# TASK PROMPT
Produce a verbatim transcription of all records.

(Colored object counts)
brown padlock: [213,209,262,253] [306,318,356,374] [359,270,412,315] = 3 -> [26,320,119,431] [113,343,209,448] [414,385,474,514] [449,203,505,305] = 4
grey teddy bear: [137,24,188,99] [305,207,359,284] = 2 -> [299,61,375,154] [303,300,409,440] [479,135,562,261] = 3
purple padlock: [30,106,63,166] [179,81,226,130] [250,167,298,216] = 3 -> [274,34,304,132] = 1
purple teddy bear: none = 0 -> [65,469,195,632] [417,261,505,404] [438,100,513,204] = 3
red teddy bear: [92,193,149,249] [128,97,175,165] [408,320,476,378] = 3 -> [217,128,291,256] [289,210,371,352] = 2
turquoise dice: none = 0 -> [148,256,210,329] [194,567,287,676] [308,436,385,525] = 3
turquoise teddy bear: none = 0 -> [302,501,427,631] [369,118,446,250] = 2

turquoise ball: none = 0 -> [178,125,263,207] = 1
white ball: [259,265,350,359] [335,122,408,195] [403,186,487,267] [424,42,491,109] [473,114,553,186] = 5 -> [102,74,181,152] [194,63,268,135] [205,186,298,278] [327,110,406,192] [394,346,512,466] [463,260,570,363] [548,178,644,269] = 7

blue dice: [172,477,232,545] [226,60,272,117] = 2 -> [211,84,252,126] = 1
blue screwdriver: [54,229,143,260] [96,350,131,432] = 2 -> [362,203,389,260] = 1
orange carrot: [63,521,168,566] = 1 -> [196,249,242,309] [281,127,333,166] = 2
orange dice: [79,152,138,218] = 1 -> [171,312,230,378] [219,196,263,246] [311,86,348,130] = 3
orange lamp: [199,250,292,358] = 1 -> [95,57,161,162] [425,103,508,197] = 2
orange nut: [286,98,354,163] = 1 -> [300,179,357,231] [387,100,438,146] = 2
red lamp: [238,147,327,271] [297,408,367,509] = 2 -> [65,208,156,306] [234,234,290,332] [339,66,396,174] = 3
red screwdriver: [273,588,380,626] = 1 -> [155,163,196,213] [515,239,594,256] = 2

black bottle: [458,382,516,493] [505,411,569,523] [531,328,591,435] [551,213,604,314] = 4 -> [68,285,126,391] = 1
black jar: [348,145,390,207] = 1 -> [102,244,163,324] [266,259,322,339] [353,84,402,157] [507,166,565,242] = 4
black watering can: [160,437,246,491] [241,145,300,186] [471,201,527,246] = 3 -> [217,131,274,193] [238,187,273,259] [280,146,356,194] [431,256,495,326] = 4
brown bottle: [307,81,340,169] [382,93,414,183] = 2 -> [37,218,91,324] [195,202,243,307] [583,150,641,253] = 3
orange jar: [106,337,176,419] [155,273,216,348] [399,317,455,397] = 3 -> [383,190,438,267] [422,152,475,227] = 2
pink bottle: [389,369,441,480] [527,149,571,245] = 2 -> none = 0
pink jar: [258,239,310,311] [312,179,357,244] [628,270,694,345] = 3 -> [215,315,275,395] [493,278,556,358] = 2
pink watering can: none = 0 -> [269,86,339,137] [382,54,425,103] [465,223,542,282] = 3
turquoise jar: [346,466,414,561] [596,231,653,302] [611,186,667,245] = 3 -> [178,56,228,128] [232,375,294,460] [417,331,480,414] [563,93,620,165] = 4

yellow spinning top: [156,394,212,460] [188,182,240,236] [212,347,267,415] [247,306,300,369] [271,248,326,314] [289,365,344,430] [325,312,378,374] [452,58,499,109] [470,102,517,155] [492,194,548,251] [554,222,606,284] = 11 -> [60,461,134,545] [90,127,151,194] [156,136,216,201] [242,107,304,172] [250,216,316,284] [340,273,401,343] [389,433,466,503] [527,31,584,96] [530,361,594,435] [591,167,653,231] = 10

# SOLUTION FOR THIS PROBLEM
brown padlock: [213,209,262,253] [306,318,356,374] [359,270,412,315] = 3 -> [26,320,119,431] [113,343,209,448] [414,385,474,514] [449,203,505,305] = 4
grey teddy bear: [137,24,188,99] [305,207,359,284] = 2 -> [299,61,375,154] [303,300,409,440] [479,135,562,261] = 3
purple padlock: [30,106,63,166] [179,81,226,130] [250,167,298,216] = 3 -> [274,34,304,132] = 1
purple teddy bear: none = 0 -> [65,469,195,632] [417,261,505,404] [438,100,513,204] = 3
red teddy bear: [92,193,149,249] [128,97,175,165] [408,320,476,378] = 3 -> [217,128,291,256] [289,210,371,352] = 2
turquoise dice: none = 0 -> [148,256,210,329] [194,567,287,676] [308,436,385,525] = 3
turquoise teddy bear: none = 0 -> [302,501,427,631] [369,118,446,250] = 2

turquoise ball: none = 0 -> [178,125,263,207] = 1
white ball: [259,265,350,359] [335,122,408,195] [403,186,487,267] [424,42,491,109] [473,114,553,186] = 5 -> [102,74,181,152] [194,63,268,135] [205,186,298,278] [327,110,406,192] [394,346,512,466] [463,260,570,363] [548,178,644,269] = 7

blue dice: [172,477,232,545] [226,60,272,117] = 2 -> [211,84,252,126] = 1
blue screwdriver: [54,229,143,260] [96,350,131,432] = 2 -> [362,203,389,260] = 1
orange carrot: [63,521,168,566] = 1 -> [196,249,242,309] [281,127,333,166] = 2
orange dice: [79,152,138,218] = 1 -> [171,312,230,378] [219,196,263,246] [311,86,348,130] = 3
orange lamp: [199,250,292,358] = 1 -> [95,57,161,162] [425,103,508,197] = 2
orange nut: [286,98,354,163] = 1 -> [300,179,357,231] [387,100,438,146] = 2
red lamp: [238,147,327,271] [297,408,367,509] = 2 -> [65,208,156,306] [234,234,290,332] [339,66,396,174] = 3
red screwdriver: [273,588,380,626] = 1 -> [155,163,196,213] [515,239,594,256] = 2

black bottle: [458,382,516,493] [505,411,569,523] [531,328,591,435] [551,213,604,314] = 4 -> [68,285,126,391] = 1
black jar: [348,145,390,207] = 1 -> [102,244,163,324] [266,259,322,339] [353,84,402,157] [507,166,565,242] = 4
black watering can: [160,437,246,491] [241,145,300,186] [471,201,527,246] = 3 -> [217,131,274,193] [238,187,273,259] [280,146,356,194] [431,256,495,326] = 4
brown bottle: [307,81,340,169] [382,93,414,183] = 2 -> [37,218,91,324] [195,202,243,307] [583,150,641,253] = 3
orange jar: [106,337,176,419] [155,273,216,348] [399,317,455,397] = 3 -> [383,190,438,267] [422,152,475,227] = 2
pink bottle: [389,369,441,480] [527,149,571,245] = 2 -> none = 0
pink jar: [258,239,310,311] [312,179,357,244] [628,270,694,345] = 3 -> [215,315,275,395] [493,278,556,358] = 2
pink watering can: none = 0 -> [269,86,339,137] [382,54,425,103] [465,223,542,282] = 3
turquoise jar: [346,466,414,561] [596,231,653,302] [611,186,667,245] = 3 -> [178,56,228,128] [232,375,294,460] [417,331,480,414] [563,93,620,165] = 4

yellow spinning top: [156,394,212,460] [188,182,240,236] [212,347,267,415] [247,306,300,369] [271,248,326,314] [289,365,344,430] [325,312,378,374] [452,58,499,109] [470,102,517,155] [492,194,548,251] [554,222,606,284] = 11 -> [60,461,134,545] [90,127,151,194] [156,136,216,201] [242,107,304,172] [250,216,316,284] [340,273,401,343] [389,433,466,503] [527,31,584,96] [530,361,594,435] [591,167,653,231] = 10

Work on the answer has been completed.